### PROBLEM DETAILS
Filter the lines below, keeping each one that holds "sprinkling".

### DATASET CONTENT
━━━━

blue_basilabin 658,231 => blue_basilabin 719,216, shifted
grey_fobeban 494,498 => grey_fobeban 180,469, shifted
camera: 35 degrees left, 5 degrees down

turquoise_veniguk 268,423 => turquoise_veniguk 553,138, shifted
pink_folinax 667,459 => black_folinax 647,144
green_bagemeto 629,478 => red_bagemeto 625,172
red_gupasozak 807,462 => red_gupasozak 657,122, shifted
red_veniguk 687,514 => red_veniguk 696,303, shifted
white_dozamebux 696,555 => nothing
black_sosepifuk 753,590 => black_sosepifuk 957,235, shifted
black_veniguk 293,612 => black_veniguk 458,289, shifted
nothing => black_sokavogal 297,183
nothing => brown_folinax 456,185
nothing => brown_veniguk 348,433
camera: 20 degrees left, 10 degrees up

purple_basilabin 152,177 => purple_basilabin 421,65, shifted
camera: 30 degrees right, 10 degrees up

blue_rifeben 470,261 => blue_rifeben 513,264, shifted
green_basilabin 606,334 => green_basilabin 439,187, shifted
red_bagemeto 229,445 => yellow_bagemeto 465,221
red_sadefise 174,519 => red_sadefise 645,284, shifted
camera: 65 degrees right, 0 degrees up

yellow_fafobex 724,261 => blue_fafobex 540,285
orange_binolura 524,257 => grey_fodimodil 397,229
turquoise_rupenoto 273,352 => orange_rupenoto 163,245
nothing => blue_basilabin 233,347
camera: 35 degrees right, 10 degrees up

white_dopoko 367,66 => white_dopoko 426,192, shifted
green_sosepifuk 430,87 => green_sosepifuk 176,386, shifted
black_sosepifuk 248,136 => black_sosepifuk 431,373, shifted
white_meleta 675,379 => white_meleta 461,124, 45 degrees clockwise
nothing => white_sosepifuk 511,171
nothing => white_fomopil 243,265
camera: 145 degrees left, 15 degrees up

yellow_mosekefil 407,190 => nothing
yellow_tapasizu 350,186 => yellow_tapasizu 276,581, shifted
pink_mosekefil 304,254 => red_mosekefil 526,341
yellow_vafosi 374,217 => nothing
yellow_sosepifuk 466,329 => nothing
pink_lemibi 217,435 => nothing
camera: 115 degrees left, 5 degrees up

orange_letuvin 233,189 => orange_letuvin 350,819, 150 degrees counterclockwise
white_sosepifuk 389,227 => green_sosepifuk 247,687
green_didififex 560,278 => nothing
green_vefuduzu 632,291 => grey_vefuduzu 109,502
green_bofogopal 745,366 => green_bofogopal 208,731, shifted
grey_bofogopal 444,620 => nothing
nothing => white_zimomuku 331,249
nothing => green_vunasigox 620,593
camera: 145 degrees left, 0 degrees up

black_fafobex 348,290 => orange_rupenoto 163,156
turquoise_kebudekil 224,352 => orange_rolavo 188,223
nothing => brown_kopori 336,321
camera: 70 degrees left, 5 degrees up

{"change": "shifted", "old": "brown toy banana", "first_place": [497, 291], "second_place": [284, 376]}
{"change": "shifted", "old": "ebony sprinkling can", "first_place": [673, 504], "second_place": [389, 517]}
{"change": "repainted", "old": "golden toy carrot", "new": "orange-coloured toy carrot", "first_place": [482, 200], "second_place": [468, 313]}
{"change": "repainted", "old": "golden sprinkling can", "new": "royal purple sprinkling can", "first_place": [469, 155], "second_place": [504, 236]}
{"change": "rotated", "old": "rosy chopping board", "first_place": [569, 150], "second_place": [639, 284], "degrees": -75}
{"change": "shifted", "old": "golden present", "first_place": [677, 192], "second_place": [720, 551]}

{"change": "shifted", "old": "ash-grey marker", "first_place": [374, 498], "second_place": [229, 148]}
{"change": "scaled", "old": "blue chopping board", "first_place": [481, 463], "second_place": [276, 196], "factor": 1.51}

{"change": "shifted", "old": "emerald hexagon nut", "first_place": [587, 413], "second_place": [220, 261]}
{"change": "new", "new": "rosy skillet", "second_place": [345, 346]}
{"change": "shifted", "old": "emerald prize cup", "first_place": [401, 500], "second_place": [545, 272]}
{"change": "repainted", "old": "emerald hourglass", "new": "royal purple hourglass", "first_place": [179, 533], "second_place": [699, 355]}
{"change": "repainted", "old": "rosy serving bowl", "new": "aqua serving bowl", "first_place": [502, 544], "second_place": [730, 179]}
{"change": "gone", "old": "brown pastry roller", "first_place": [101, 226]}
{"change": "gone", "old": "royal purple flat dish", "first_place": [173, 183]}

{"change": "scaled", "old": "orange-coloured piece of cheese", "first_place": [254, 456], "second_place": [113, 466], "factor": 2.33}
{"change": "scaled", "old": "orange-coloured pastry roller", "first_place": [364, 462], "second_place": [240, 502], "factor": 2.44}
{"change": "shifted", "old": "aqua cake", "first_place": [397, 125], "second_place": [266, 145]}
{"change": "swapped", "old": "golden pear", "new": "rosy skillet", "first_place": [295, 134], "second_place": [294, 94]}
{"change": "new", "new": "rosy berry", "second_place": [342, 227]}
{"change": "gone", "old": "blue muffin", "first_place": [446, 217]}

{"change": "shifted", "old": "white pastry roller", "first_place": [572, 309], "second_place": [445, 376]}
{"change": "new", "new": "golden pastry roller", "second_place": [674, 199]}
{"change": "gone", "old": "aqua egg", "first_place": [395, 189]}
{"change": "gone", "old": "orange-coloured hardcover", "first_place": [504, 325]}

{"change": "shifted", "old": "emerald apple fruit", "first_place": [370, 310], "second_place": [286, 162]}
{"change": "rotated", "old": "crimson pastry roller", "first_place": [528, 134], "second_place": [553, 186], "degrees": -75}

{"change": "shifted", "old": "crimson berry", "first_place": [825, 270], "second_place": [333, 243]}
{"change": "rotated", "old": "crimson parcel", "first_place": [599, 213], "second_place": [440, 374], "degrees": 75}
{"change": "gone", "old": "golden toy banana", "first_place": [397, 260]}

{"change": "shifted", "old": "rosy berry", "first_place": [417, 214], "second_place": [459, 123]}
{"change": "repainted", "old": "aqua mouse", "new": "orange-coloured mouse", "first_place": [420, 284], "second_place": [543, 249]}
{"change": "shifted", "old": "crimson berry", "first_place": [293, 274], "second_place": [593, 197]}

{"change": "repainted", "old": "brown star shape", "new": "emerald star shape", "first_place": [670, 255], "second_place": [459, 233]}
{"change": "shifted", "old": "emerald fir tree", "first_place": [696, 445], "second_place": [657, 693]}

━━━━

### ANSWER SECTION
{"change": "shifted", "old": "ebony sprinkling can", "first_place": [673, 504], "second_place": [389, 517]}
{"change": "repainted", "old": "golden sprinkling can", "new": "royal purple sprinkling can", "first_place": [469, 155], "second_place": [504, 236]}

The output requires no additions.